Start of Block

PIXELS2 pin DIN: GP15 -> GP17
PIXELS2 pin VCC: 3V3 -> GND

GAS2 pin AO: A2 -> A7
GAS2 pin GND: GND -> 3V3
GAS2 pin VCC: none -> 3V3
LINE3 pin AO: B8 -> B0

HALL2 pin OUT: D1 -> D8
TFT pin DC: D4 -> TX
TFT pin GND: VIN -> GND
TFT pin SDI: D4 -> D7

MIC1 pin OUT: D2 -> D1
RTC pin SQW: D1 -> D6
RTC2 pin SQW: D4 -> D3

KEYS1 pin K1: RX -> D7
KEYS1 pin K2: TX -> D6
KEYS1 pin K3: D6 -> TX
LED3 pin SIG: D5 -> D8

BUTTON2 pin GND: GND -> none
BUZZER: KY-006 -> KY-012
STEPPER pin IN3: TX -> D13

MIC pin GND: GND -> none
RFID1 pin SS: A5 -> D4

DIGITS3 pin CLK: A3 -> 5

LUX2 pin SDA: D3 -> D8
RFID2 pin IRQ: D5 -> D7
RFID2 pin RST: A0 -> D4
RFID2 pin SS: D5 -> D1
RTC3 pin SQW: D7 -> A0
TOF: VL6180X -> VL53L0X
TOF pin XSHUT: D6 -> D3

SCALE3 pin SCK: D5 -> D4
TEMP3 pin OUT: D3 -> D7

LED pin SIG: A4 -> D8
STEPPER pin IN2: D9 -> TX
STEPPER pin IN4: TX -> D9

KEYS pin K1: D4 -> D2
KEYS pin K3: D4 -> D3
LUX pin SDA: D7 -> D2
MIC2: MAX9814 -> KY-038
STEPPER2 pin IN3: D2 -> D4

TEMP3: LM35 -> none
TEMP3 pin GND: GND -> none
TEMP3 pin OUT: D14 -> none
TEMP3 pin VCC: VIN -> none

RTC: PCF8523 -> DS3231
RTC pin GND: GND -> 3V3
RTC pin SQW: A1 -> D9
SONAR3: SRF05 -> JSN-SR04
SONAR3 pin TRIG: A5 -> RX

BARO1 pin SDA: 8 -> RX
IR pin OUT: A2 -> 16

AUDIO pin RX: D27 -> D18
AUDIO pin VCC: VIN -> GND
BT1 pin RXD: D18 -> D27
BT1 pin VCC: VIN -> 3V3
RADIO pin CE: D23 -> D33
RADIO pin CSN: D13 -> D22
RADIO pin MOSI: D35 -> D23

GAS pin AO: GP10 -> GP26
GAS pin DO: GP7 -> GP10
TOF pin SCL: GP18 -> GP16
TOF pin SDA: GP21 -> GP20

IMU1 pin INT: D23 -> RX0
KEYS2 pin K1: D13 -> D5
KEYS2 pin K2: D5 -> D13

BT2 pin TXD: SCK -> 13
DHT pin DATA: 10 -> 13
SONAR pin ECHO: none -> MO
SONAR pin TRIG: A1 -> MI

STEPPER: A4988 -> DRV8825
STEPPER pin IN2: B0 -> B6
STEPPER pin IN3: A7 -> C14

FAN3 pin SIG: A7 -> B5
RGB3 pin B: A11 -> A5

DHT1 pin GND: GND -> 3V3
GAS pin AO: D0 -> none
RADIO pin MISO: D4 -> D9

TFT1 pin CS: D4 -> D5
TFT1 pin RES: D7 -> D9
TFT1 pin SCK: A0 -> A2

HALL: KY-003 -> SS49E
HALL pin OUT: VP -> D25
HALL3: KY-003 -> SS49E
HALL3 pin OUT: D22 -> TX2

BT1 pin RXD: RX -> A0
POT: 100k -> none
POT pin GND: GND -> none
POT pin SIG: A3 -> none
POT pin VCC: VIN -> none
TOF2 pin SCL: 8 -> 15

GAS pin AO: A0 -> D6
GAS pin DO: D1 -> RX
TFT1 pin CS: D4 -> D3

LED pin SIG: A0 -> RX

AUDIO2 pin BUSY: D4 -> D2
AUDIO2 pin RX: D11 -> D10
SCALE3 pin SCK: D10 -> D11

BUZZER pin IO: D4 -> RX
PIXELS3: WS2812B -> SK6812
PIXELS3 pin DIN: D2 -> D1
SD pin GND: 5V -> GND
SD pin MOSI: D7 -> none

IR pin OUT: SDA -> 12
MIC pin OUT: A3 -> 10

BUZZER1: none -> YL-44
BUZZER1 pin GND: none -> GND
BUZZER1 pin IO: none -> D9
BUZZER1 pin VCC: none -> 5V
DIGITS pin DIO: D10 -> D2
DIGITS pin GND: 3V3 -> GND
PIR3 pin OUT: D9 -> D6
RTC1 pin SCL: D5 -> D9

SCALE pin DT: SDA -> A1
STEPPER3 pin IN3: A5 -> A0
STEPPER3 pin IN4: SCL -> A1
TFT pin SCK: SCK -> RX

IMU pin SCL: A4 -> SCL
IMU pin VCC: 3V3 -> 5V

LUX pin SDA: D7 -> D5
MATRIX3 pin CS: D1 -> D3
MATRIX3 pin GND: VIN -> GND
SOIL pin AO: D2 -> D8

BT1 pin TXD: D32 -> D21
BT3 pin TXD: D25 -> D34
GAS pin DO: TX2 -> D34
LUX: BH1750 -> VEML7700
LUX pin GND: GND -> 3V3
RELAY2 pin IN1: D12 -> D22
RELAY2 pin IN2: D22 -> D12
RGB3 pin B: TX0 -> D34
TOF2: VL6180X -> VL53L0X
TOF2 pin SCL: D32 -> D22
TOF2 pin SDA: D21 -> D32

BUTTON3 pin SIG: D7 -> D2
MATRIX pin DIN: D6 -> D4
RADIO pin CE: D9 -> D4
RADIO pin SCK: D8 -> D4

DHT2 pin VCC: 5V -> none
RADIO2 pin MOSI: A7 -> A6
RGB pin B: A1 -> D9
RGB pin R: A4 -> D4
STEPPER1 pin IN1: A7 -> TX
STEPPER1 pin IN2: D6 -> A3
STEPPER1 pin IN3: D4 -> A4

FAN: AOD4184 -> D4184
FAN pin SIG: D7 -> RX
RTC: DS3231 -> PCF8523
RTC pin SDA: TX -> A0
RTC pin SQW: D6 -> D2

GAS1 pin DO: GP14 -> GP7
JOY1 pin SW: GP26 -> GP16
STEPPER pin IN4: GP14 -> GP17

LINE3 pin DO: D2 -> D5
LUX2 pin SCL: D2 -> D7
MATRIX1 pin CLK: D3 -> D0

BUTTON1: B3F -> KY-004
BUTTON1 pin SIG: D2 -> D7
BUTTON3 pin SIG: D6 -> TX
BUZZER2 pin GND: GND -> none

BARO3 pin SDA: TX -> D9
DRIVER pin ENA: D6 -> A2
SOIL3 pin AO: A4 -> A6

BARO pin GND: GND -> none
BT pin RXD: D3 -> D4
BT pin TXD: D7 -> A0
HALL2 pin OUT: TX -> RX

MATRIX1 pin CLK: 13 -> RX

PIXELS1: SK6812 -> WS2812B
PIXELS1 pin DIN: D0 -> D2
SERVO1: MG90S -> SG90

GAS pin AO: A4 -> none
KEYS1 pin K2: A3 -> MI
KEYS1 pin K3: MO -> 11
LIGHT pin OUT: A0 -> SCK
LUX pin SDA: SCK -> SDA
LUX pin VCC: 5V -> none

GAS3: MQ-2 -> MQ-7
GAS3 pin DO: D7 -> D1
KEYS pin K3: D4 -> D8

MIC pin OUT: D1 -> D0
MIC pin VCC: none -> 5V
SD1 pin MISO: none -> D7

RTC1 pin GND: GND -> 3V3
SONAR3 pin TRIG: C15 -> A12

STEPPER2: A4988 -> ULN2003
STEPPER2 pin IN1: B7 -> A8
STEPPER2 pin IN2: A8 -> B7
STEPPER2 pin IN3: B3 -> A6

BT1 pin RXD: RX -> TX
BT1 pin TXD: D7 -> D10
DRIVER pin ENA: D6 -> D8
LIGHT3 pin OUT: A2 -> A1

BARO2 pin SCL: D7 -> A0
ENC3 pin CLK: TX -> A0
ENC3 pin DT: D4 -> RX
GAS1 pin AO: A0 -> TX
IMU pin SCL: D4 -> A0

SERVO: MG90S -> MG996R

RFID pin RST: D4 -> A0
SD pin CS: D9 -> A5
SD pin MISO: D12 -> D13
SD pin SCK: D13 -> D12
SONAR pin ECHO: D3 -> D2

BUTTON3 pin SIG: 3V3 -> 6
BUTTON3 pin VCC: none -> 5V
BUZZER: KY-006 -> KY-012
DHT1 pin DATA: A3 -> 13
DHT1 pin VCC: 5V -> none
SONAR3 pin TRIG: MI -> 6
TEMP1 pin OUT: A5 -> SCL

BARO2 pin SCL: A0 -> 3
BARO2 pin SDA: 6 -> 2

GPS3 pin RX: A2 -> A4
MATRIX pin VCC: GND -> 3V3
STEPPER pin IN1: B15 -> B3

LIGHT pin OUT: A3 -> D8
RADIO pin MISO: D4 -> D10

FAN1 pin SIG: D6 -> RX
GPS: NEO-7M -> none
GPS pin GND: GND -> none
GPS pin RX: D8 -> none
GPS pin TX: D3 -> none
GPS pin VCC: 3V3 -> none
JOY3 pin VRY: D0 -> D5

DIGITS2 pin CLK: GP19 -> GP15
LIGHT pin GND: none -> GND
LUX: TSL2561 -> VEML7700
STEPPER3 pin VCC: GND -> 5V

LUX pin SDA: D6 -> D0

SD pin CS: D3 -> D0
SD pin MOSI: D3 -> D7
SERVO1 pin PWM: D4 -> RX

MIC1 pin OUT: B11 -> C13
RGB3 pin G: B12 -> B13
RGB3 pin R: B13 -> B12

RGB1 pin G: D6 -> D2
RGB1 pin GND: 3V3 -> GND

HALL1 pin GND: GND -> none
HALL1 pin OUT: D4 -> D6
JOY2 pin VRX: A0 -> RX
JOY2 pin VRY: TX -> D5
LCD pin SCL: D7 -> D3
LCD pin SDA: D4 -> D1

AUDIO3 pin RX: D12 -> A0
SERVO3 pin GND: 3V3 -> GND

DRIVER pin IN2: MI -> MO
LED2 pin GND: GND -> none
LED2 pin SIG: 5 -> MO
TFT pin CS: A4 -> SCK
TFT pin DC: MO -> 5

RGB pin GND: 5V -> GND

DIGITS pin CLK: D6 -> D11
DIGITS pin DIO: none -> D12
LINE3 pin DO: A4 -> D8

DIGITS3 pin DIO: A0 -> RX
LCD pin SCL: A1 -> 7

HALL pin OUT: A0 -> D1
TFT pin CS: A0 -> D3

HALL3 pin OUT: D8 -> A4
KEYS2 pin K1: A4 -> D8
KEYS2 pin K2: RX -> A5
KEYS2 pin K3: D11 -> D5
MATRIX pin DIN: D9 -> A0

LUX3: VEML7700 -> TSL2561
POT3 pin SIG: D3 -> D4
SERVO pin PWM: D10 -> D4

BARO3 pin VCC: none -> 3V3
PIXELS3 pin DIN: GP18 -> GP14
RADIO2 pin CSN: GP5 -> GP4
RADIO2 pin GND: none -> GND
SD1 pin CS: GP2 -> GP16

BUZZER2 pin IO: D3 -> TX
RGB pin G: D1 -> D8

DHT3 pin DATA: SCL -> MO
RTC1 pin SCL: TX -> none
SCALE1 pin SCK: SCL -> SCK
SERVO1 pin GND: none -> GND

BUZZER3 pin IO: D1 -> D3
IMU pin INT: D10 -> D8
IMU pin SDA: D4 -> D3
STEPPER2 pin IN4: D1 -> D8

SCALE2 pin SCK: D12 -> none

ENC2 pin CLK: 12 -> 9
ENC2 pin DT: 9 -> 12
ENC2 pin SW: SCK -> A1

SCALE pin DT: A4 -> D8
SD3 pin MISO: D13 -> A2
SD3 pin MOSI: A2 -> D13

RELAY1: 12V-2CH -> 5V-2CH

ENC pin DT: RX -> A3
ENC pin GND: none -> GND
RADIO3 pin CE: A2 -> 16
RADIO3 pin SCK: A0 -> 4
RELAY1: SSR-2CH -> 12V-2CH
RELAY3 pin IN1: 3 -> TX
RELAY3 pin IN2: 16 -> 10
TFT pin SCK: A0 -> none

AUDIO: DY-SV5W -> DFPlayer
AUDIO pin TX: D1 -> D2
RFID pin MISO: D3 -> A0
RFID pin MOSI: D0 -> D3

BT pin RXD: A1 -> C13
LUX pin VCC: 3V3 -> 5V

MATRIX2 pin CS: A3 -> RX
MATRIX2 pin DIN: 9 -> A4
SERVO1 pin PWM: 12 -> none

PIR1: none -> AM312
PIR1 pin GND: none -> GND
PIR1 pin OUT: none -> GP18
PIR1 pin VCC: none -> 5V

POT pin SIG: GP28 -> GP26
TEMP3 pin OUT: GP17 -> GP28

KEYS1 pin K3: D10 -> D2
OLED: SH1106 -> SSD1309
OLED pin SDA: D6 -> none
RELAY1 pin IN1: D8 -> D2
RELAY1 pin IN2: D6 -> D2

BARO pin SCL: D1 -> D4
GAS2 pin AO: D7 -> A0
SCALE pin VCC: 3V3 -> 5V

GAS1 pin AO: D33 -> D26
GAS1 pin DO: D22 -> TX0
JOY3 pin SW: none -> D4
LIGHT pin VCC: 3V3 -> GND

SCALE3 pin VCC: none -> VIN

End of Block

Give back exactly the lines above, from the line containing "ENC3 pin DT: D4 -> RX" through the line containing "GPS3 pin RX: A2 -> A4", with both end lines and nothing more.

*Answer box*:
ENC3 pin DT: D4 -> RX
GAS1 pin AO: A0 -> TX
IMU pin SCL: D4 -> A0

SERVO: MG90S -> MG996R

RFID pin RST: D4 -> A0
SD pin CS: D9 -> A5
SD pin MISO: D12 -> D13
SD pin SCK: D13 -> D12
SONAR pin ECHO: D3 -> D2

BUTTON3 pin SIG: 3V3 -> 6
BUTTON3 pin VCC: none -> 5V
BUZZER: KY-006 -> KY-012
DHT1 pin DATA: A3 -> 13
DHT1 pin VCC: 5V -> none
SONAR3 pin TRIG: MI -> 6
TEMP1 pin OUT: A5 -> SCL

BARO2 pin SCL: A0 -> 3
BARO2 pin SDA: 6 -> 2

GPS3 pin RX: A2 -> A4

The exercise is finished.